Required action =>
Exact transcript, pictures excluded: write out every record below.
(Provided material Opens)
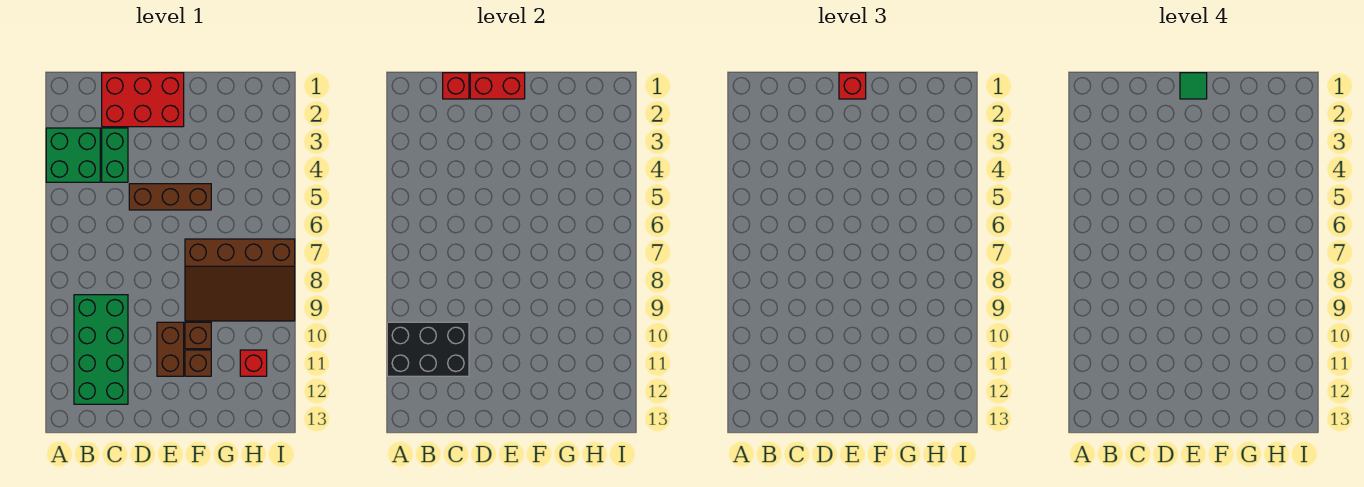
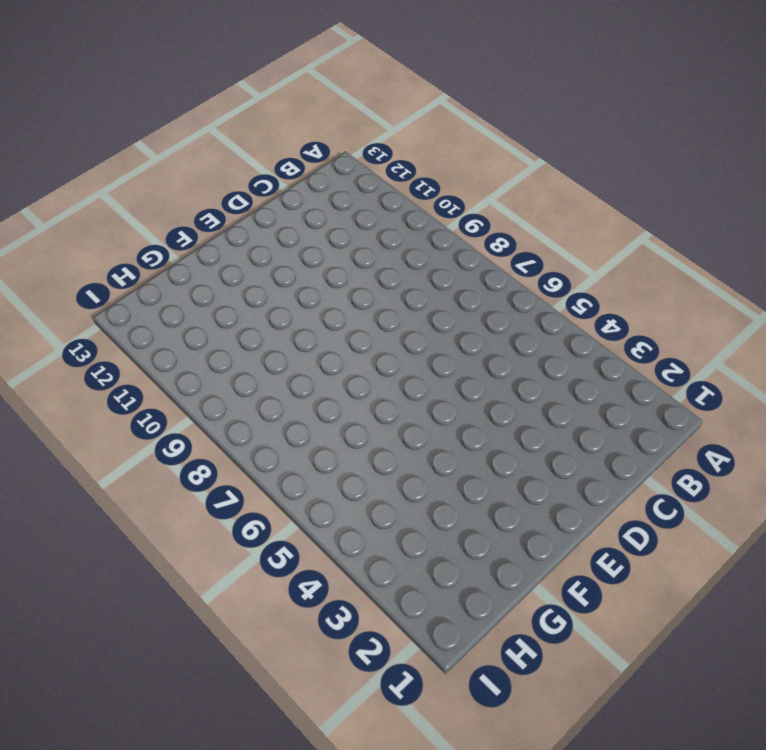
none -> green brick A3:B4 level 1
none -> green brick B9:C12 level 1
none -> red brick C1:E2 level 1

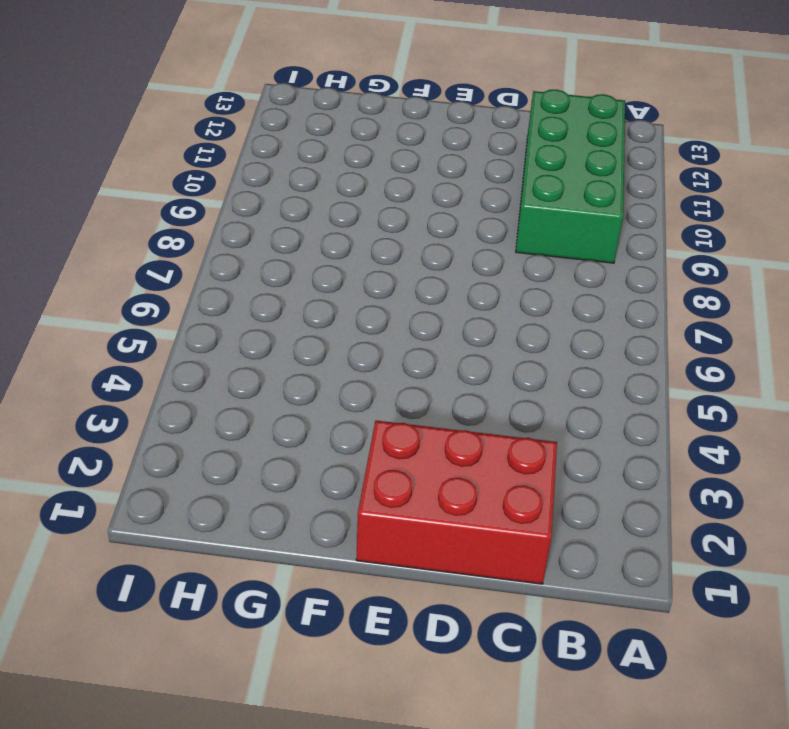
none -> green brick A3:B4 level 1
none -> green brick C3:C4 level 1
none -> brown brick D5:F5 level 1

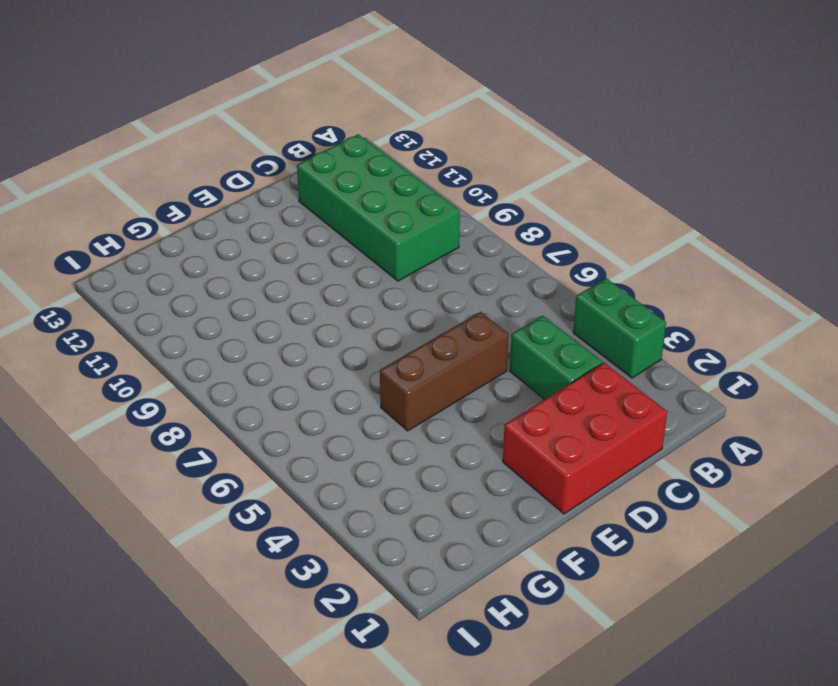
green brick A3:A4 level 1 -> green brick A3:B4 level 1
none -> brown brick E10:E11 level 1
none -> brown slope F7:I9 level 1 top 7
none -> brown brick F10 level 1

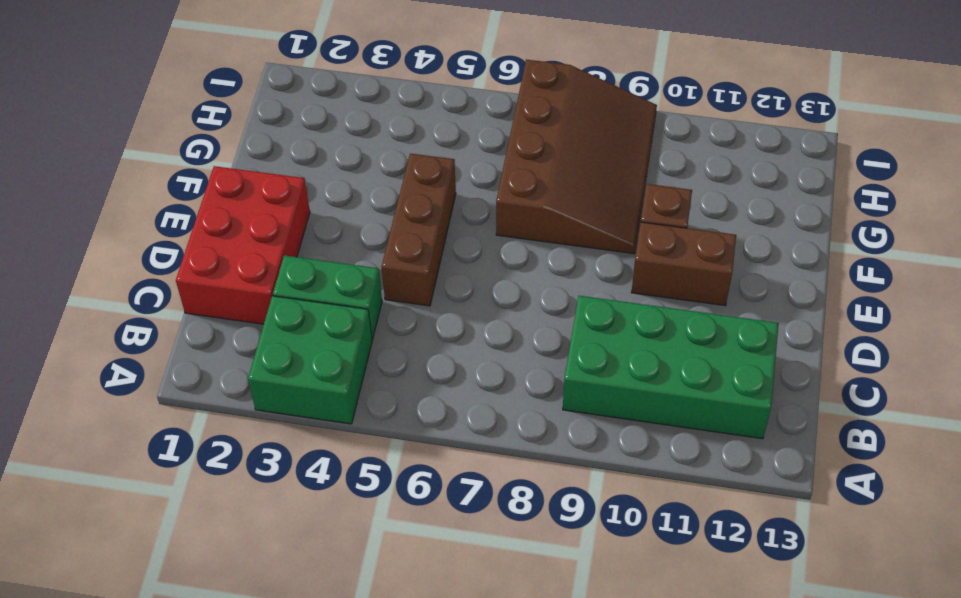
none -> brown brick F11 level 1
none -> red brick H11 level 1
none -> black brick A10:C11 level 2

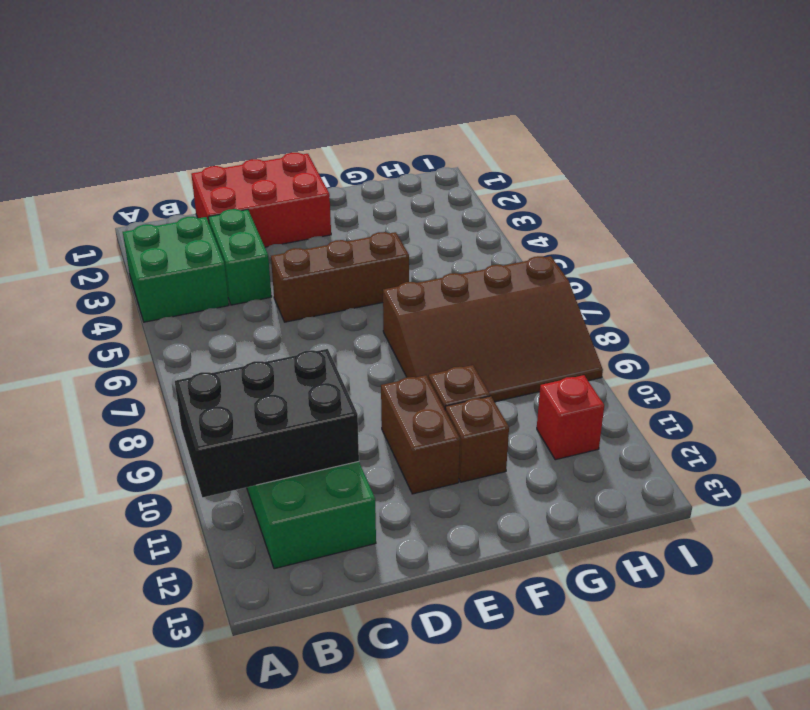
none -> red brick C1 level 2
none -> red brick D1:E1 level 2
none -> red brick E1 level 3

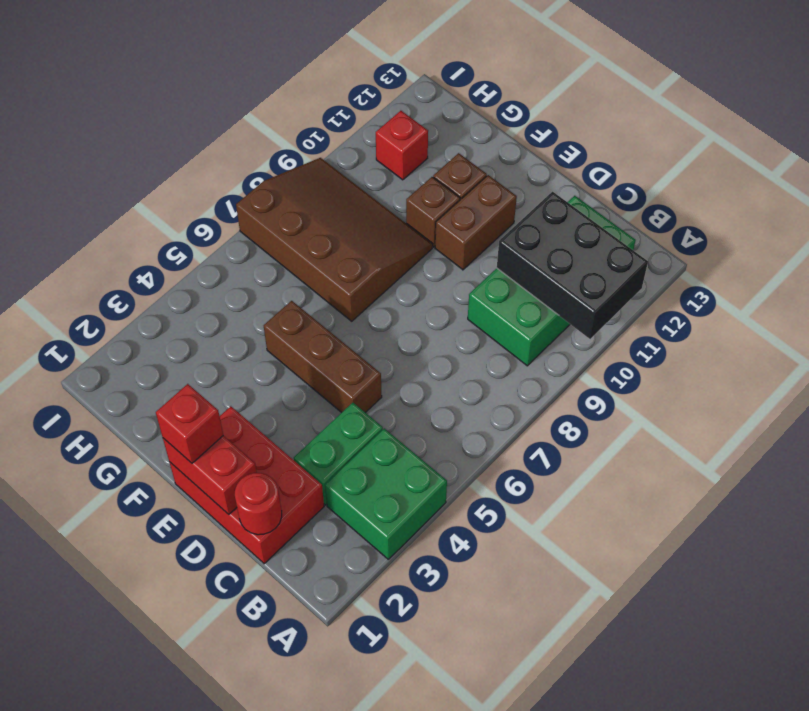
red round brick C1 level 2 -> red brick C1 level 2
none -> green tile E1 level 4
(Provided material Closes)
Solution to the exercise =>
none -> green brick A3:B4 level 1
none -> green brick B9:C12 level 1
none -> red brick C1:E2 level 1

none -> green brick A3:B4 level 1
none -> green brick C3:C4 level 1
none -> brown brick D5:F5 level 1

green brick A3:A4 level 1 -> green brick A3:B4 level 1
none -> brown brick E10:E11 level 1
none -> brown slope F7:I9 level 1 top 7
none -> brown brick F10 level 1

none -> brown brick F11 level 1
none -> red brick H11 level 1
none -> black brick A10:C11 level 2

none -> red brick C1 level 2
none -> red brick D1:E1 level 2
none -> red brick E1 level 3

red round brick C1 level 2 -> red brick C1 level 2
none -> green tile E1 level 4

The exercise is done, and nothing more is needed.